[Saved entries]

*** Block opens ***

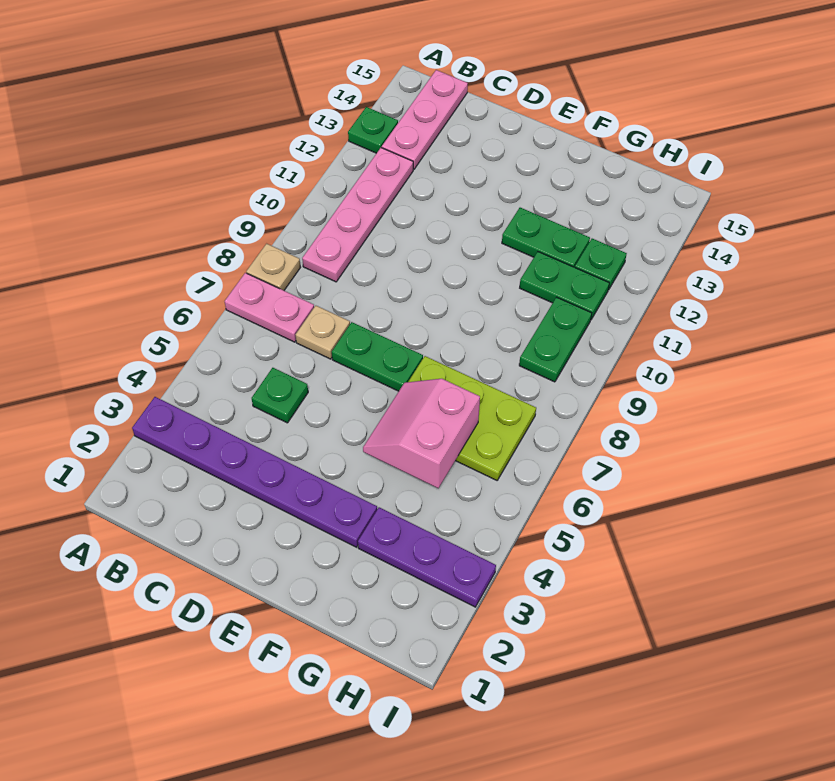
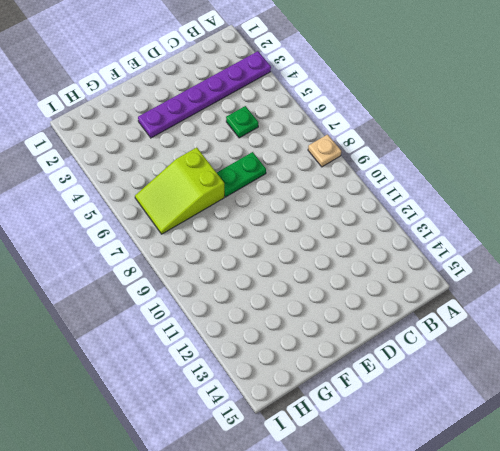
lime 2x3 slope [135,148,224,234] -> lime 2x3 plate [408,356,536,480]
none -> pink 1x2 plate [225,273,314,342]
none -> green 1x1 plate [348,107,398,153]
none -> pink 1x4 plate [302,148,413,282]

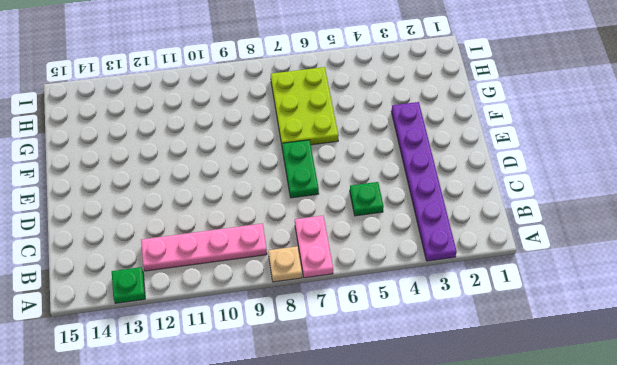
none -> pink 1x3 plate [382,70,468,169]
none -> tan 1x1 plate [296,306,350,359]
none -> green 1x2 plate [502,208,590,267]

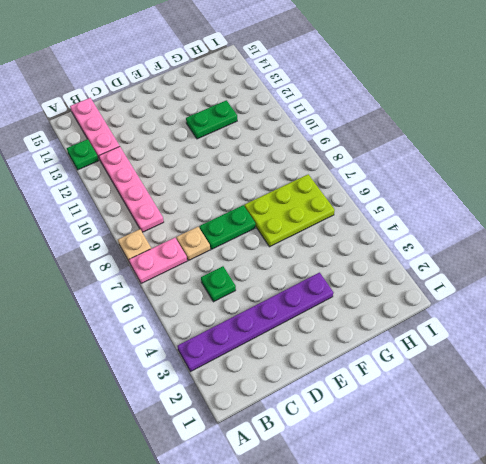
none -> purple 1x3 plate [358,507,496,607]
none -> green 1x2 plate [520,252,609,319]
none -> green 1x2 plate [519,297,592,382]

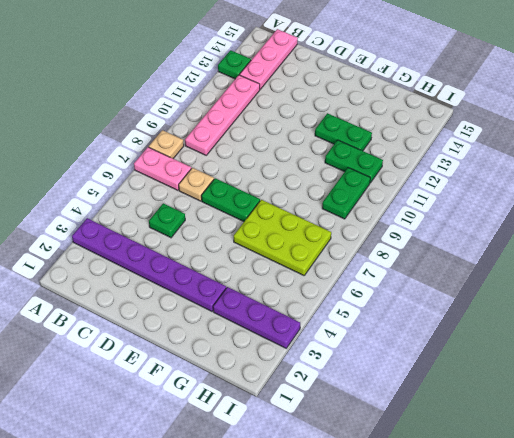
none -> green 1x1 plate [575,239,627,290]
none -> pink 2x2 slope [363,379,480,488]

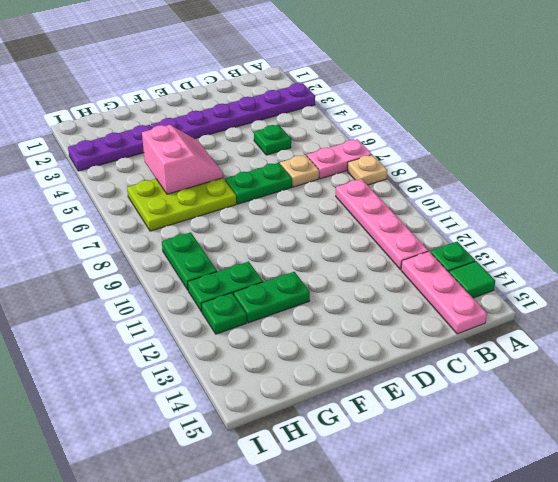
green 1x1 tile [449,261,495,298] -> none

*** Block closes ***

Extract exactly the lines above from the line containing "none -> green 1x1 plate [575,239,627,290]" through the last one, both ends included, but not the pictures.

## Output for this exercise
none -> green 1x1 plate [575,239,627,290]
none -> pink 2x2 slope [363,379,480,488]

green 1x1 tile [449,261,495,298] -> none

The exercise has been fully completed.